▶ TASK BRIEF
For the material below, return exactly the lines starting at the one holding "orange semicircle: (96, 43)" and ending at the one holding "blue semicircle: (87, 134)", counting both as part of the range.

*** SUPPLIED RECORDS Section Begins ***

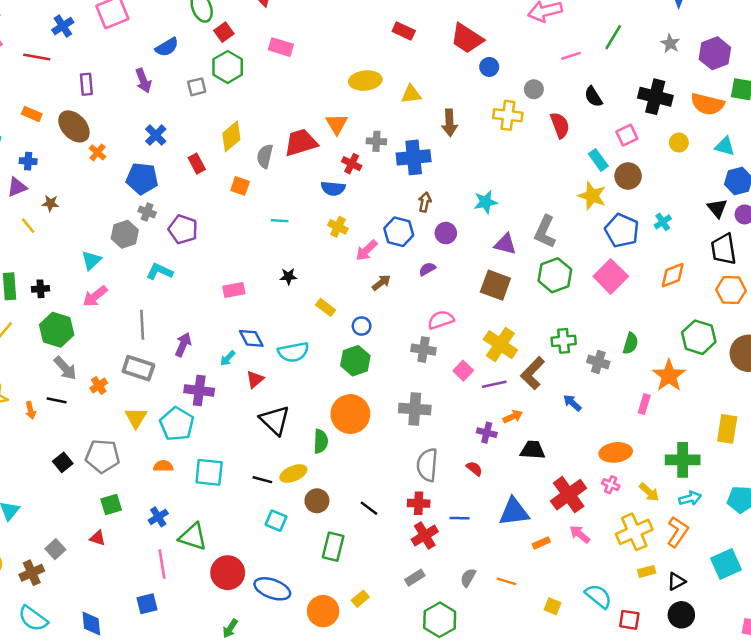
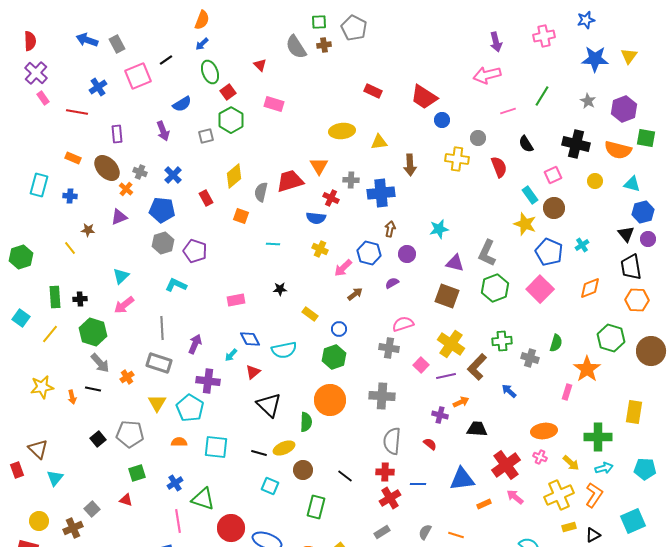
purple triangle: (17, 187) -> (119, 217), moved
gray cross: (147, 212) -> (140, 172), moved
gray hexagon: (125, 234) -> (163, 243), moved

*** SUPPLIED RECORDS Section Ends ***
*** SUPPLIED RECORDS Section Begins ***

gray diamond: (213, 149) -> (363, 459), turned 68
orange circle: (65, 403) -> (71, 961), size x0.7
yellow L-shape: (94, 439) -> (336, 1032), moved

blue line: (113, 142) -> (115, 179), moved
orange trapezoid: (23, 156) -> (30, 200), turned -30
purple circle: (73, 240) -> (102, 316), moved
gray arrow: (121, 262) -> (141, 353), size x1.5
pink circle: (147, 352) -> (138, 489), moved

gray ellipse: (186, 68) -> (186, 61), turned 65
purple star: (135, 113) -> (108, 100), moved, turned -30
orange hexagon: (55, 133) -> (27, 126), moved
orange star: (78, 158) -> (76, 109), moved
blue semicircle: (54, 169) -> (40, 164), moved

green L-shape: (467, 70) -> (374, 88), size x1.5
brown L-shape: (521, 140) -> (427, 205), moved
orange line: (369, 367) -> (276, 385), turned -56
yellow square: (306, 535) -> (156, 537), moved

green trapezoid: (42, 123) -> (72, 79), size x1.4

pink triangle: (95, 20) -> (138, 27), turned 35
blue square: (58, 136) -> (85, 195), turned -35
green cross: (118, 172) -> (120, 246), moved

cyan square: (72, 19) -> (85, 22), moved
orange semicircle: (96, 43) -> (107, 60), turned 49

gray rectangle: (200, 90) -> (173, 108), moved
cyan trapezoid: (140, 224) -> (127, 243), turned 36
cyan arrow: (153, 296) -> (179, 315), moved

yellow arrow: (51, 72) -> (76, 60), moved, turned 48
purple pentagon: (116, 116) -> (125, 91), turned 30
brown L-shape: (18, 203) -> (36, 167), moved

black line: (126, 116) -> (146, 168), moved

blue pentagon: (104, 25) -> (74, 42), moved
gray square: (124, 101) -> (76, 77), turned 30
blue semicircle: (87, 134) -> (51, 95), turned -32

*** SUPPLIED RECORDS Section Ends ***
*** SUPPLIED RECORDS Section Begins ***

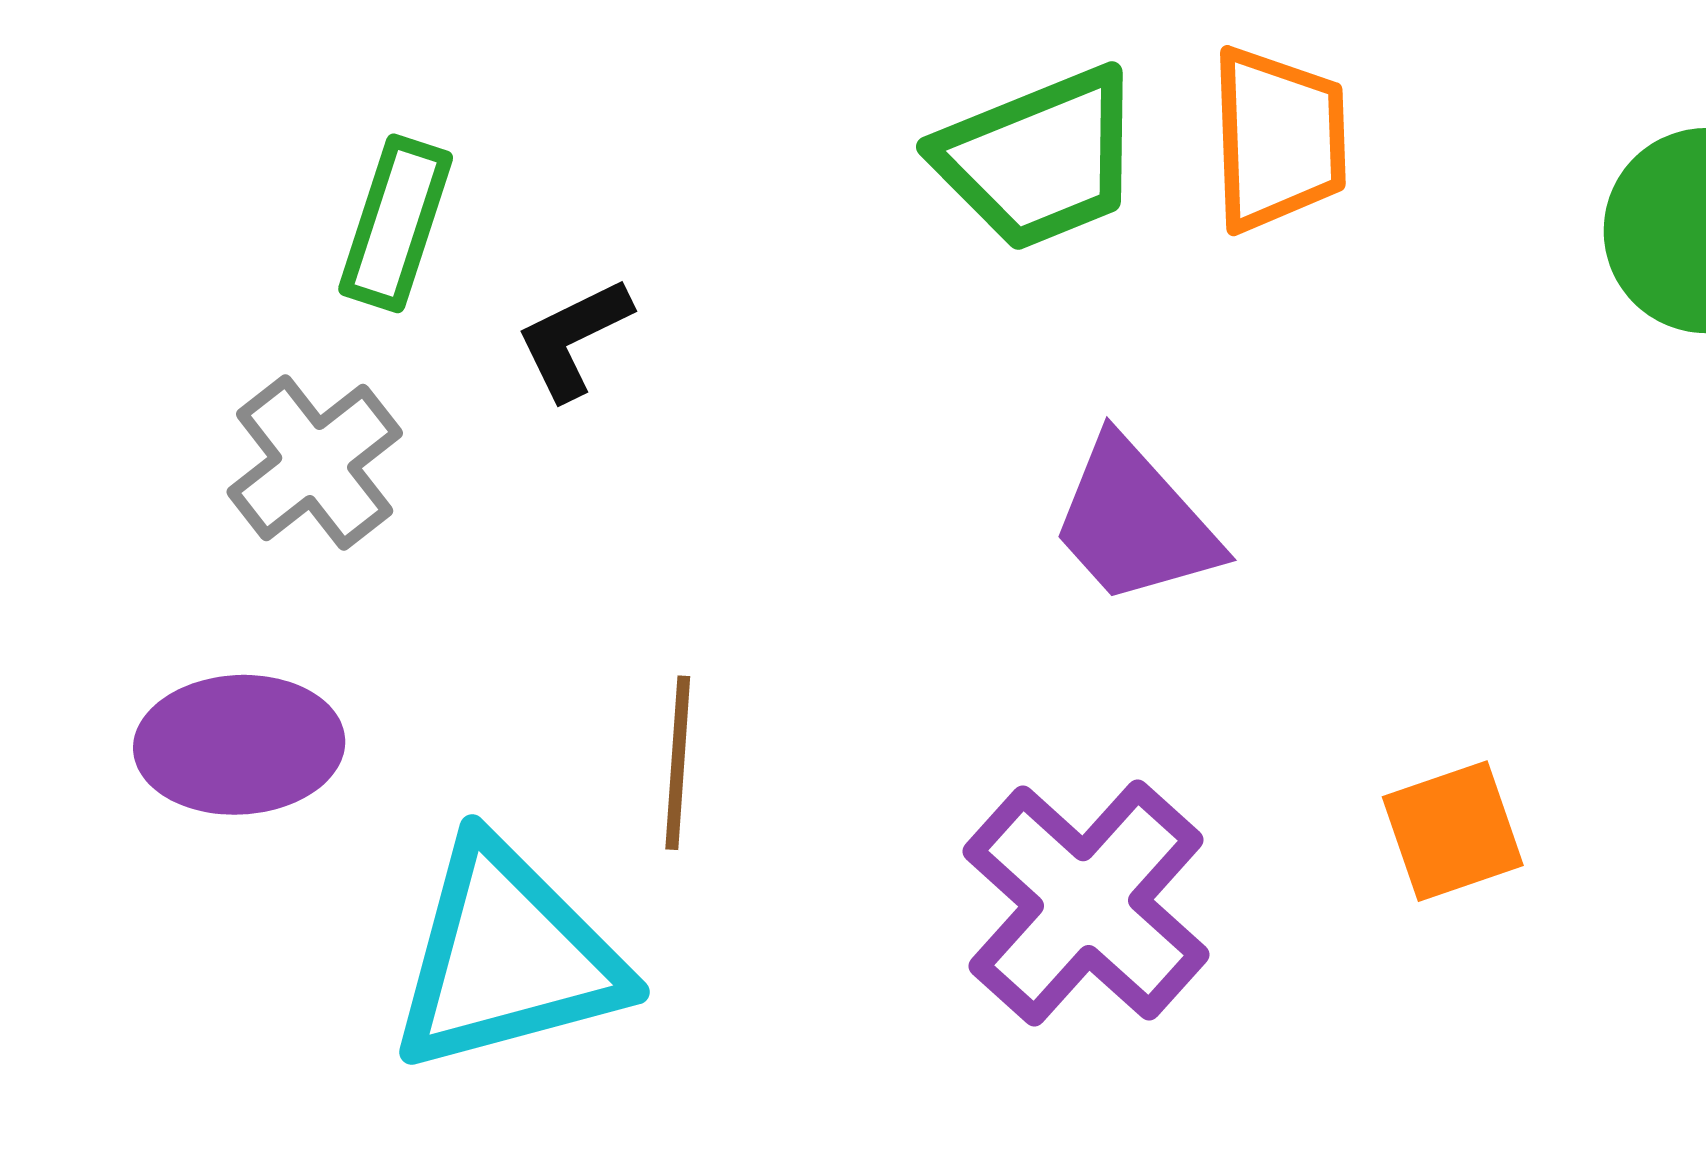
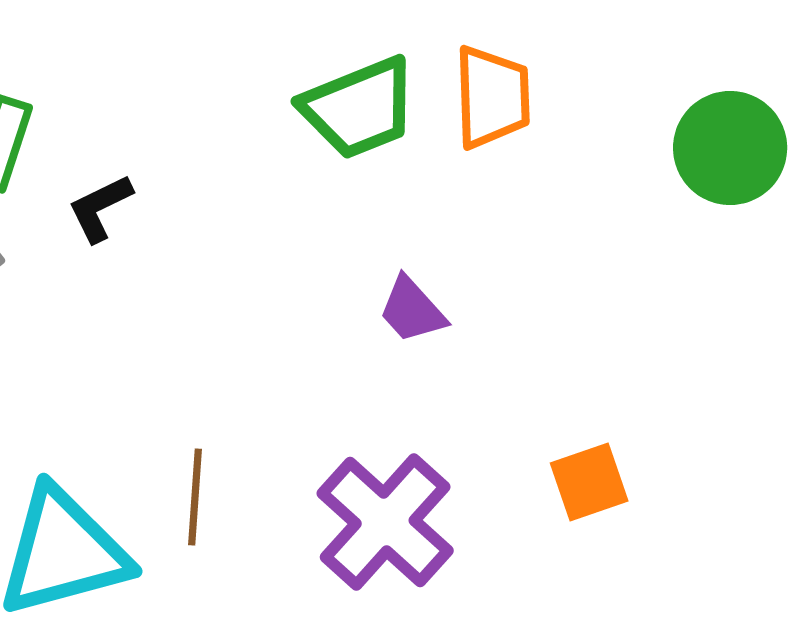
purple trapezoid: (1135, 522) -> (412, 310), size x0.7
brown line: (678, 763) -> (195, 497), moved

*** SUPPLIED RECORDS Section Ends ***

▶ SOLUTION BELOW
orange semicircle: (96, 43) -> (107, 60), turned 49

gray rectangle: (200, 90) -> (173, 108), moved
cyan trapezoid: (140, 224) -> (127, 243), turned 36
cyan arrow: (153, 296) -> (179, 315), moved

yellow arrow: (51, 72) -> (76, 60), moved, turned 48
purple pentagon: (116, 116) -> (125, 91), turned 30
brown L-shape: (18, 203) -> (36, 167), moved

black line: (126, 116) -> (146, 168), moved

blue pentagon: (104, 25) -> (74, 42), moved
gray square: (124, 101) -> (76, 77), turned 30
blue semicircle: (87, 134) -> (51, 95), turned -32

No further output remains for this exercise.